■ Work order ■
Your job is to return each record exactly, minus any pictures.

------ Supplied records ------

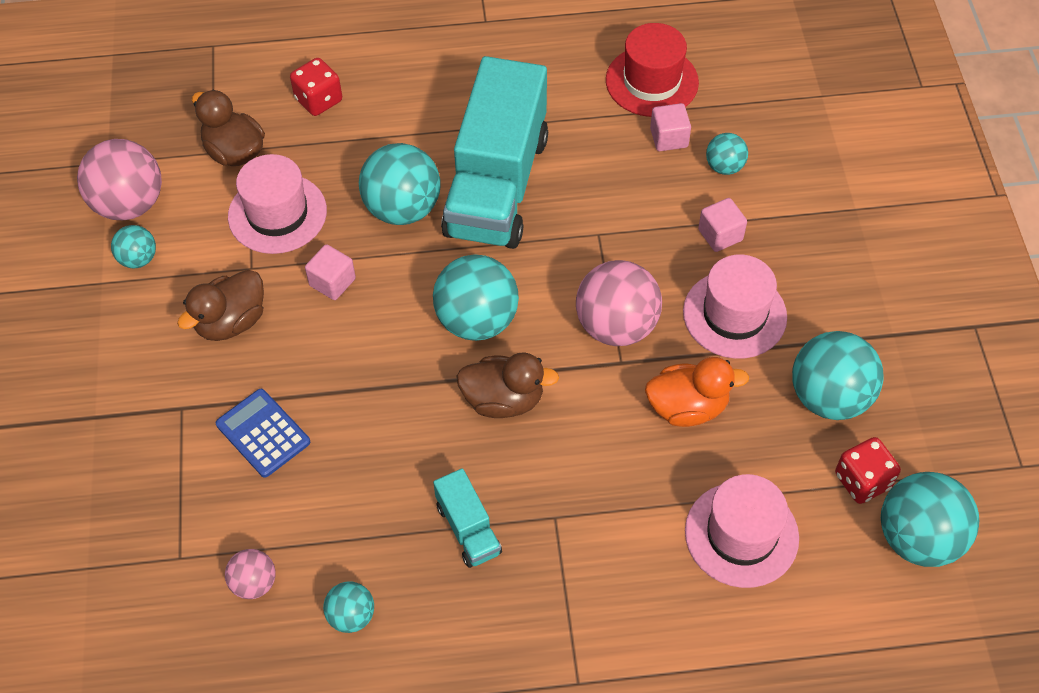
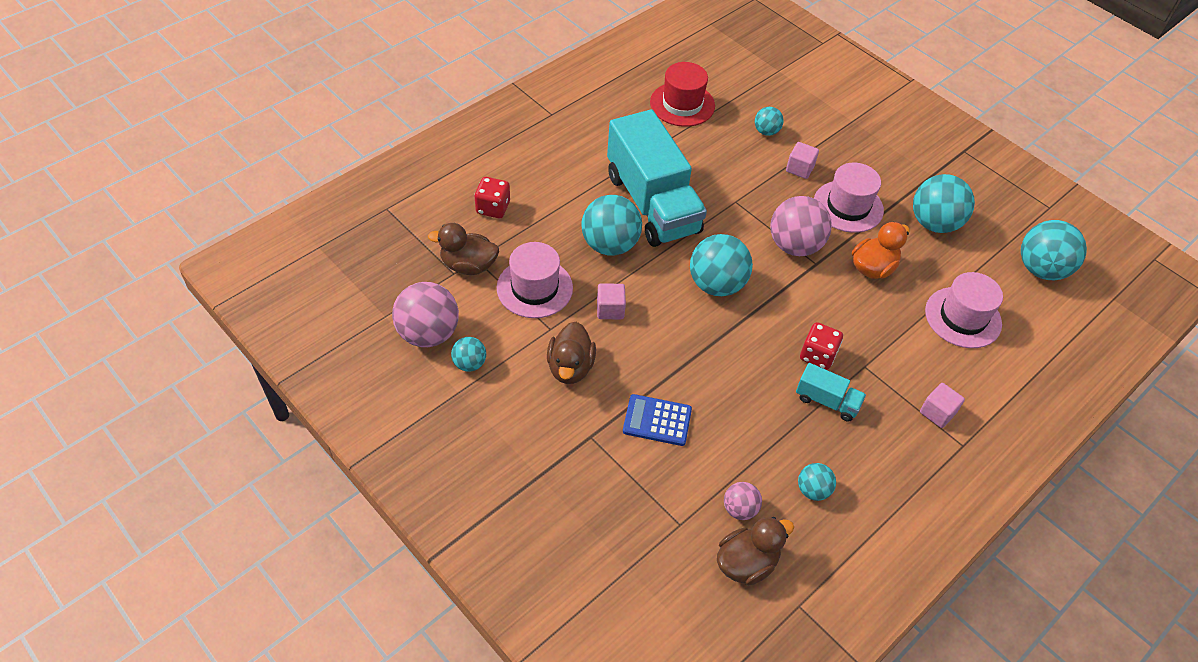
camera: 40 degrees left, 5 degrees down
(503, 400) = (775, 320): brown duck -> brown duck (746, 563)
(669, 138) = (722, 130): pink cube -> pink cube (937, 412)
(862, 481) = (990, 256): red dice -> red dice (817, 355)

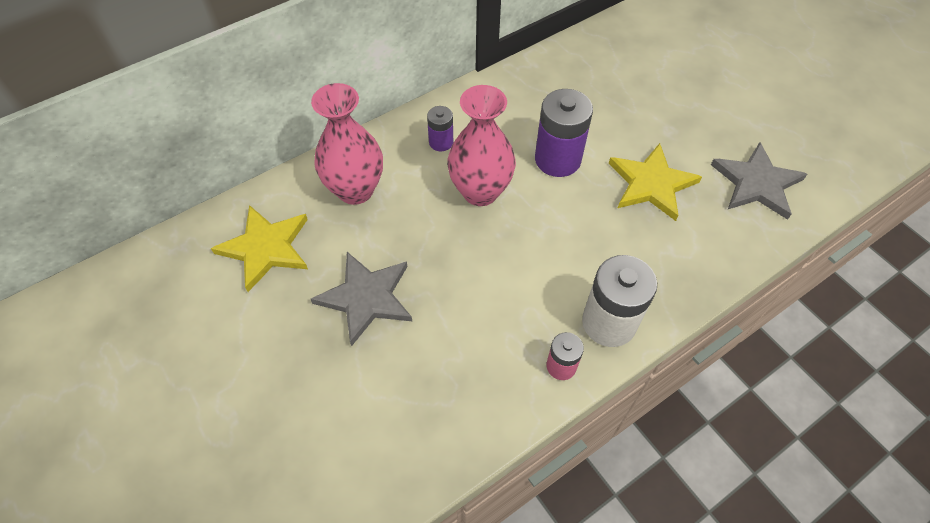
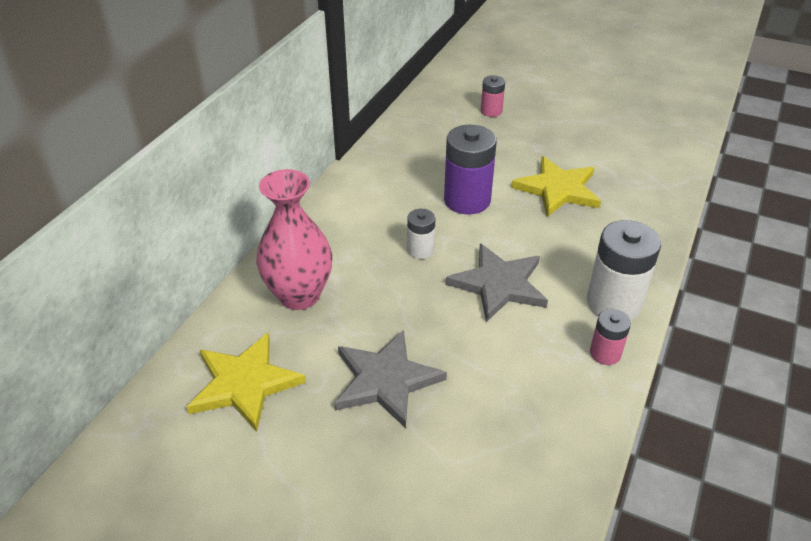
camera: 30 degrees left, 15 degrees down
(441, 142) = (351, 225): purple battery -> none
(480, 191) = (420, 250): pink vase -> white battery
(654, 72) = (491, 111): none -> pink battery
(756, 183) = (634, 159): grey star -> grey star (499, 284)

------

■ Response to this task ■
camera: 40 degrees left, 5 degrees down
(503, 400) = (775, 320): brown duck -> brown duck (746, 563)
(669, 138) = (722, 130): pink cube -> pink cube (937, 412)
(862, 481) = (990, 256): red dice -> red dice (817, 355)

camera: 30 degrees left, 15 degrees down
(441, 142) = (351, 225): purple battery -> none
(480, 191) = (420, 250): pink vase -> white battery
(654, 72) = (491, 111): none -> pink battery
(756, 183) = (634, 159): grey star -> grey star (499, 284)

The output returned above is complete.